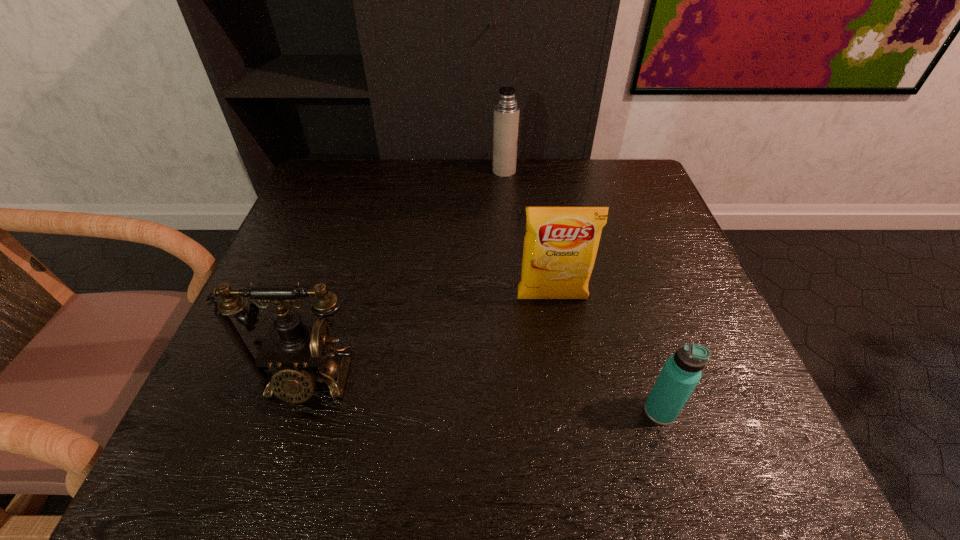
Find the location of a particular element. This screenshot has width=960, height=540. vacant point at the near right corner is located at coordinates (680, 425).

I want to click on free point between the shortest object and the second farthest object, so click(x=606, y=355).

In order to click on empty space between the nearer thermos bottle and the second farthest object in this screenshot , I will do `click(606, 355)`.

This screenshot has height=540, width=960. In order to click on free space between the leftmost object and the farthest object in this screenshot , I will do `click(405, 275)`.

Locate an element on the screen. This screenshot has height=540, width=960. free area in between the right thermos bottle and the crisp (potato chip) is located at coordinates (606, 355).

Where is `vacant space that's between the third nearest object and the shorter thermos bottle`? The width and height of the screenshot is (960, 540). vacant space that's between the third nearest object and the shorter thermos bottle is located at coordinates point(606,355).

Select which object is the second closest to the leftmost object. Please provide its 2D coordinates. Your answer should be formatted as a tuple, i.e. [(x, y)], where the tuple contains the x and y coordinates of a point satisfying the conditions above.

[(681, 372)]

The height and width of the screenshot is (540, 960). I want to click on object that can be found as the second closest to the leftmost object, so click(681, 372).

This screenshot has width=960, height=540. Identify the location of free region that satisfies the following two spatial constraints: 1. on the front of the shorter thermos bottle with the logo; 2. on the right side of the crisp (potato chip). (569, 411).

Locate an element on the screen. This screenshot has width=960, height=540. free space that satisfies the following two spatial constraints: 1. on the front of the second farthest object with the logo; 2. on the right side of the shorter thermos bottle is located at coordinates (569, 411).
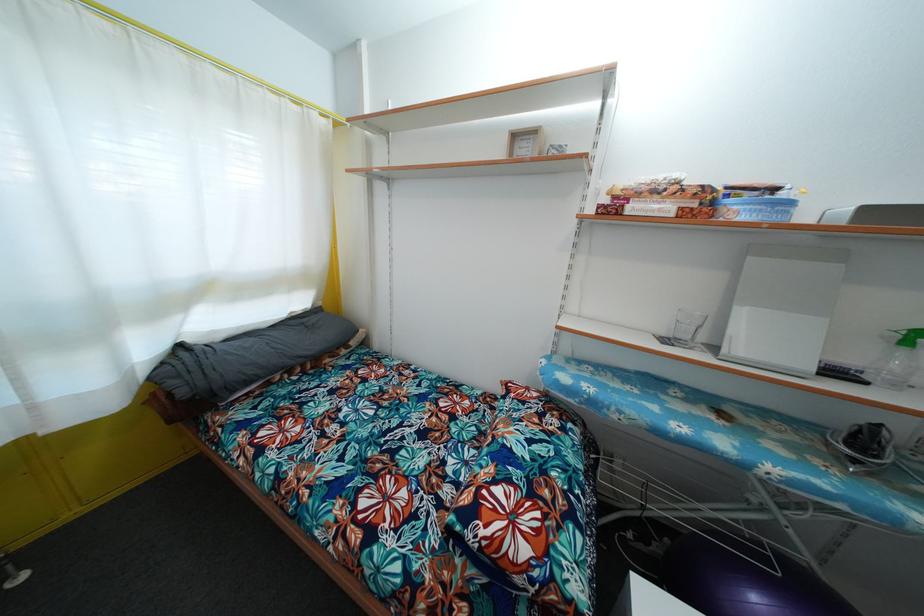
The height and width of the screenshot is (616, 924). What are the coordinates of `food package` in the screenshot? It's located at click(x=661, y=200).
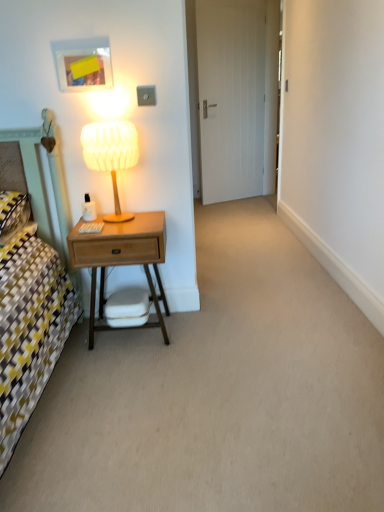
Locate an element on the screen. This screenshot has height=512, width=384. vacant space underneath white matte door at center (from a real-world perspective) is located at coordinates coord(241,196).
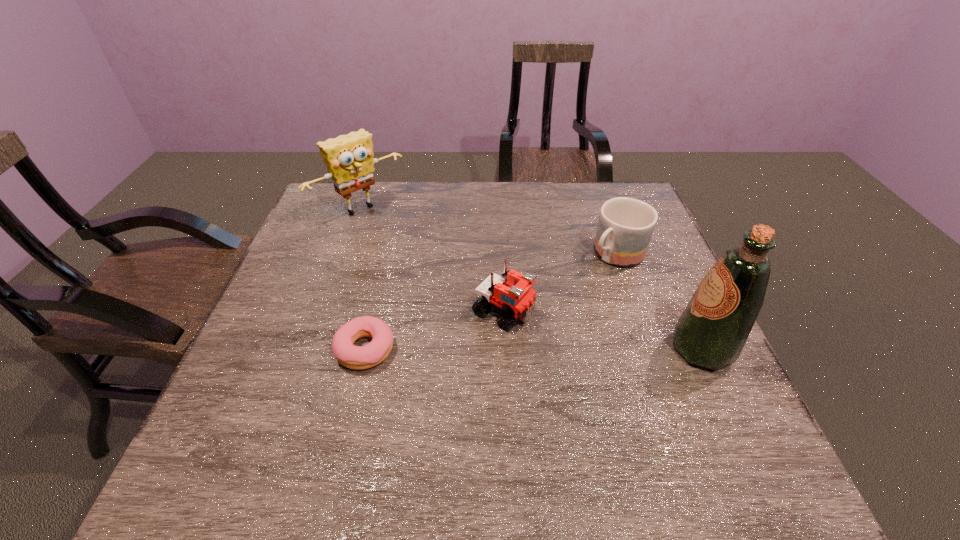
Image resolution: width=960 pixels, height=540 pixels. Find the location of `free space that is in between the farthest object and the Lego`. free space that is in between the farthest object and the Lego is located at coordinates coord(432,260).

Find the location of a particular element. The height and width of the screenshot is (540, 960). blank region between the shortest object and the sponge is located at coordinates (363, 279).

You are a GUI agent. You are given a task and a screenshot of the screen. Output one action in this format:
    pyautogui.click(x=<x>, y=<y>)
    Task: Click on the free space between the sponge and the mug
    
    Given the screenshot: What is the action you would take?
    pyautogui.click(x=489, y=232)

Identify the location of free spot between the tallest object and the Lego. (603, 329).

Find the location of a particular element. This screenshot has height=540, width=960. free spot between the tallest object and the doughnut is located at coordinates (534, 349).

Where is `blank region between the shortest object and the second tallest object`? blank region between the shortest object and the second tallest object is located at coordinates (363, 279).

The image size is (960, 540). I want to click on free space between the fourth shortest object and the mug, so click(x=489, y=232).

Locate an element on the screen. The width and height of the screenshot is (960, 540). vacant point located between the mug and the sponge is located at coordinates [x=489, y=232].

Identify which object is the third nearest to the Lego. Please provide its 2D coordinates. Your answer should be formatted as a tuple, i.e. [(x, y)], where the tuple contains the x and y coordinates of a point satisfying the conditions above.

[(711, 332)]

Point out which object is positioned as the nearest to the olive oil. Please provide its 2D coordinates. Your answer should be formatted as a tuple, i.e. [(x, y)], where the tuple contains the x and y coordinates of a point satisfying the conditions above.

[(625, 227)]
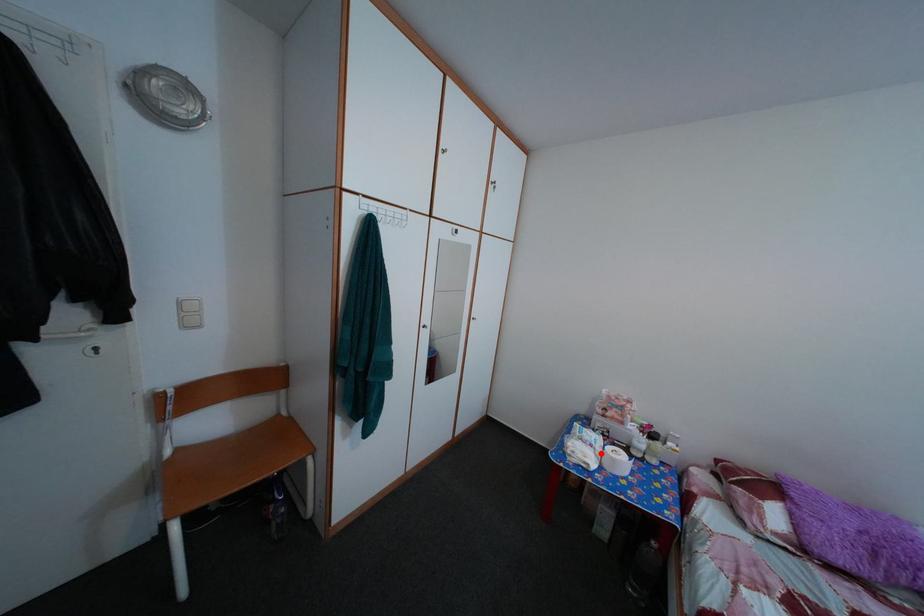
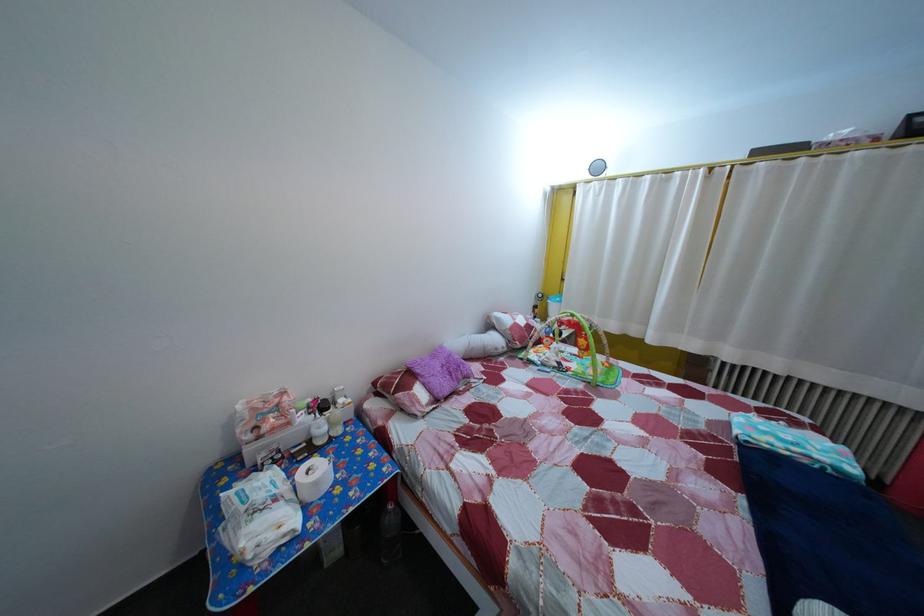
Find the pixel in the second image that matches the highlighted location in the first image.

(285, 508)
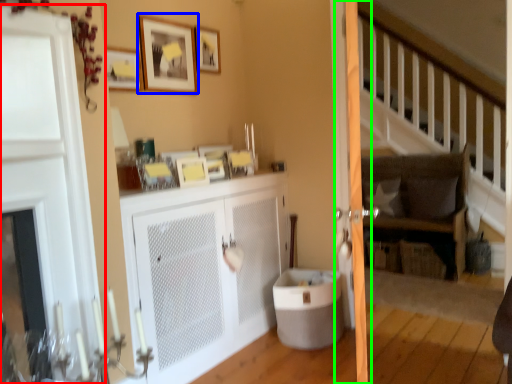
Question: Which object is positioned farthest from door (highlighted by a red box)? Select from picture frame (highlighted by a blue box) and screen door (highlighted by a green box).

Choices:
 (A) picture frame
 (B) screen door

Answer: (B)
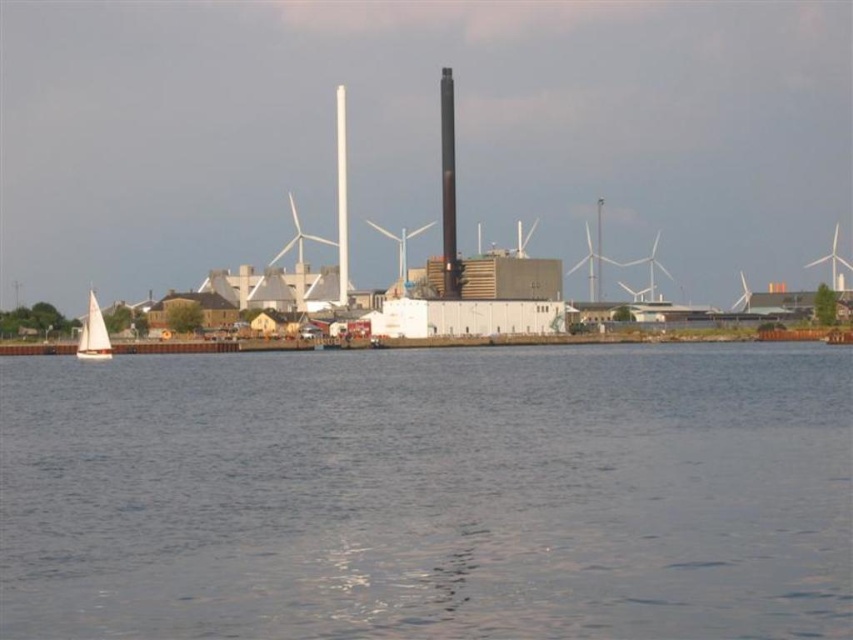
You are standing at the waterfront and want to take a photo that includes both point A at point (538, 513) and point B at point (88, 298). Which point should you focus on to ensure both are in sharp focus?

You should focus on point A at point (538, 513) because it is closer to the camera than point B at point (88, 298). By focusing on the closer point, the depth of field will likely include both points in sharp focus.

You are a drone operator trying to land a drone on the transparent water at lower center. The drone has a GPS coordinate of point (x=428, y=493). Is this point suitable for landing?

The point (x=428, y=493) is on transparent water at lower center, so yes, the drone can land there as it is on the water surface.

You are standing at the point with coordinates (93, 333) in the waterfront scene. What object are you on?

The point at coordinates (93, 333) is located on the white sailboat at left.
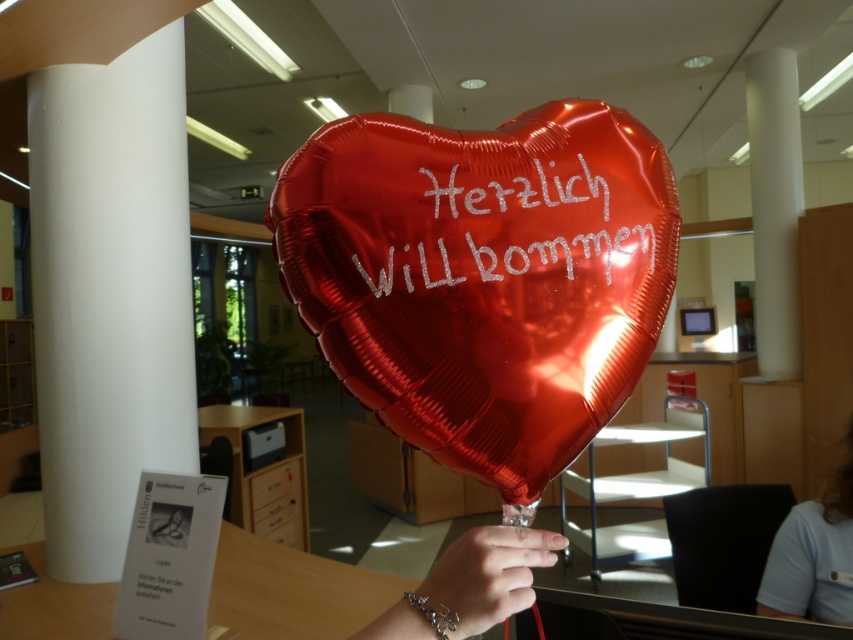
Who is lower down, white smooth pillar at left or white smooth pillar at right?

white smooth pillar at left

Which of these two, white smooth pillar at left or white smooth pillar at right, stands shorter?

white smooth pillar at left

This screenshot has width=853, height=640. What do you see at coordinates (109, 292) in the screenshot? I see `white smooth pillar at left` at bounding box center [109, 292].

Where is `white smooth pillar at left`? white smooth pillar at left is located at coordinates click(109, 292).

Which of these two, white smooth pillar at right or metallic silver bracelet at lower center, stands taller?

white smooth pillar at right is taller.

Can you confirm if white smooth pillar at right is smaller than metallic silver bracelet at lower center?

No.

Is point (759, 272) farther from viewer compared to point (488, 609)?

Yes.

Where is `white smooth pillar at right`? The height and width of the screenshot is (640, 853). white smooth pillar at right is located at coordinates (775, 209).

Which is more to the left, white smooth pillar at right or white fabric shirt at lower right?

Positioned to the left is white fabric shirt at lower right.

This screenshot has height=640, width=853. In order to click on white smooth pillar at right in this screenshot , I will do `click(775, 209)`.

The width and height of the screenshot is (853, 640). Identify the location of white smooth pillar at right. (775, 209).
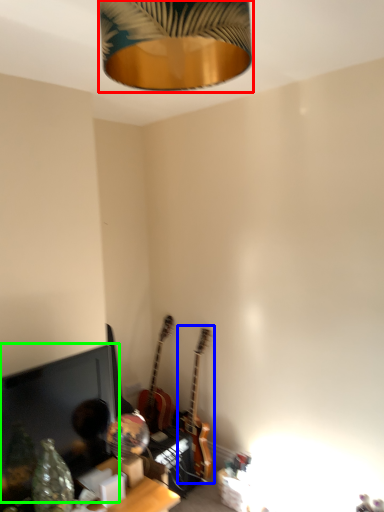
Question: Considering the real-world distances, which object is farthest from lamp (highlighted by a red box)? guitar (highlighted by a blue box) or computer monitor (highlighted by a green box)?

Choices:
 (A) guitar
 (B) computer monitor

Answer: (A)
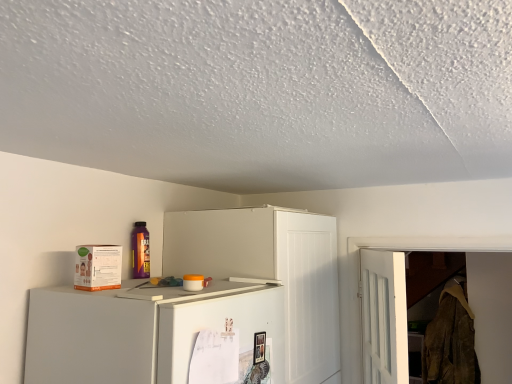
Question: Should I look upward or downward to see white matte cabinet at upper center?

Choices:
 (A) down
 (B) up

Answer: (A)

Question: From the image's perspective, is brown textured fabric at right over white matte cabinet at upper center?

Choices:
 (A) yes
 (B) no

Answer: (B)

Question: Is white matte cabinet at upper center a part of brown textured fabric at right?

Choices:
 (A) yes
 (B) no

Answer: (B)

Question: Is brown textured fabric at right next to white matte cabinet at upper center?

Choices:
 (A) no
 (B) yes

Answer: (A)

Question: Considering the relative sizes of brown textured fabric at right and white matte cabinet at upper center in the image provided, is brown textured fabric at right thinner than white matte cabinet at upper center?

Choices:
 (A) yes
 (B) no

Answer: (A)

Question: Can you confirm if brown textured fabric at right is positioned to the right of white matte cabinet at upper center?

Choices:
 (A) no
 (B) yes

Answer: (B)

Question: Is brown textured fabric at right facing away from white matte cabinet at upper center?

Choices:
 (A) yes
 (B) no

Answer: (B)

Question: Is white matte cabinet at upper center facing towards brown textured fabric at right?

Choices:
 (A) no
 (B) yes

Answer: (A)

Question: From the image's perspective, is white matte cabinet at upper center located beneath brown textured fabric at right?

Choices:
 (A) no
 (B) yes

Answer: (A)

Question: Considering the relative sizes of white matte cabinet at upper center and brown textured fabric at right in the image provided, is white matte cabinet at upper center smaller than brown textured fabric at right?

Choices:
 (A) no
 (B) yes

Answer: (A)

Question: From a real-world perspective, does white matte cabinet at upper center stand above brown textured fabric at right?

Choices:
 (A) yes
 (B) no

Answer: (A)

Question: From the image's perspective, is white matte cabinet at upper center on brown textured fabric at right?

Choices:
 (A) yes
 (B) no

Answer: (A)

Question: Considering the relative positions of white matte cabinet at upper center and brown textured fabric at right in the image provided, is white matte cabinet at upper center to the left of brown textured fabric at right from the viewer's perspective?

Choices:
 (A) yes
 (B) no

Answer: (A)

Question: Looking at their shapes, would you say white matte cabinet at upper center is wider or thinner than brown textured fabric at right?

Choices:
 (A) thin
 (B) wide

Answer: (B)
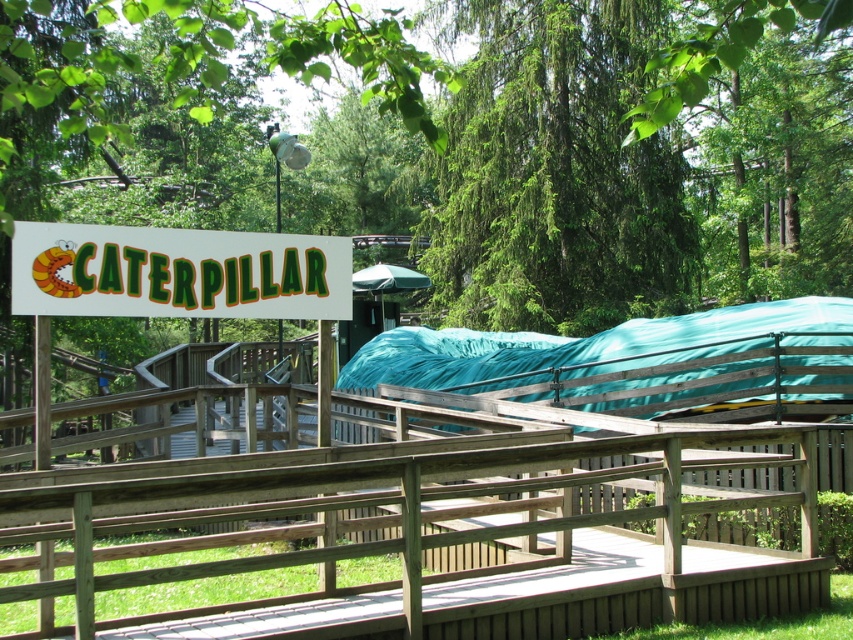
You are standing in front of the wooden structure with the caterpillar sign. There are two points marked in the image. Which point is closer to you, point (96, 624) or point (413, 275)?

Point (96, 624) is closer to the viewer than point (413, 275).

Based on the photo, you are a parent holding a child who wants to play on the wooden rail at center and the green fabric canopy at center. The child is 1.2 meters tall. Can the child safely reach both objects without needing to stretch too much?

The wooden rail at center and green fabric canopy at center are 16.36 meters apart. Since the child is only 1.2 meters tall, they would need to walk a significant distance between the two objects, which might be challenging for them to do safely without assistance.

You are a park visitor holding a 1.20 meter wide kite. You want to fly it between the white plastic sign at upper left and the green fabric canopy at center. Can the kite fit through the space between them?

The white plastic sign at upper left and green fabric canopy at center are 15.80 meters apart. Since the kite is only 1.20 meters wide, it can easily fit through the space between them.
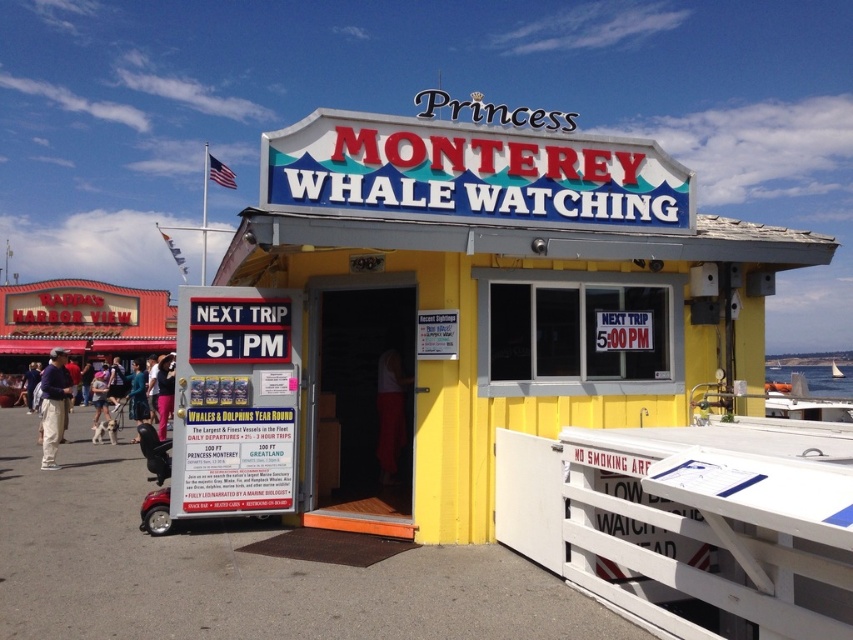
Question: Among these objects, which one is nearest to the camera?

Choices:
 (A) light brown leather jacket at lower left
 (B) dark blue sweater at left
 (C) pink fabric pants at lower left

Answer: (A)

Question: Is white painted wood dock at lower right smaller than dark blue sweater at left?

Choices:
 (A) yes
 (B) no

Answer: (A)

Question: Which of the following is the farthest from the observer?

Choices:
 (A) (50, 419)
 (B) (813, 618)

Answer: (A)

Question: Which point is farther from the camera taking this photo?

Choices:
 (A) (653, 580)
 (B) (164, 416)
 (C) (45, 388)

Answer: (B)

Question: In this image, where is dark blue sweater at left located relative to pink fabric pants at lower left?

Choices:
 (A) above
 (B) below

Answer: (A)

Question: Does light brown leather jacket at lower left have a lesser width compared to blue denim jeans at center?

= = =

### EXERCISE DESCRIPTION
Return everything from the start of the entries down to and including the line containing "I want to click on free point", reproduced character for character. Leave the pictures out of your answer.

### EXERCISE ANSWER
Find the location of a particular element. This screenshot has width=960, height=540. vacant point at the near right corner is located at coordinates (680, 425).

I want to click on free point between the shortest object and the second farthest object, so click(x=606, y=355).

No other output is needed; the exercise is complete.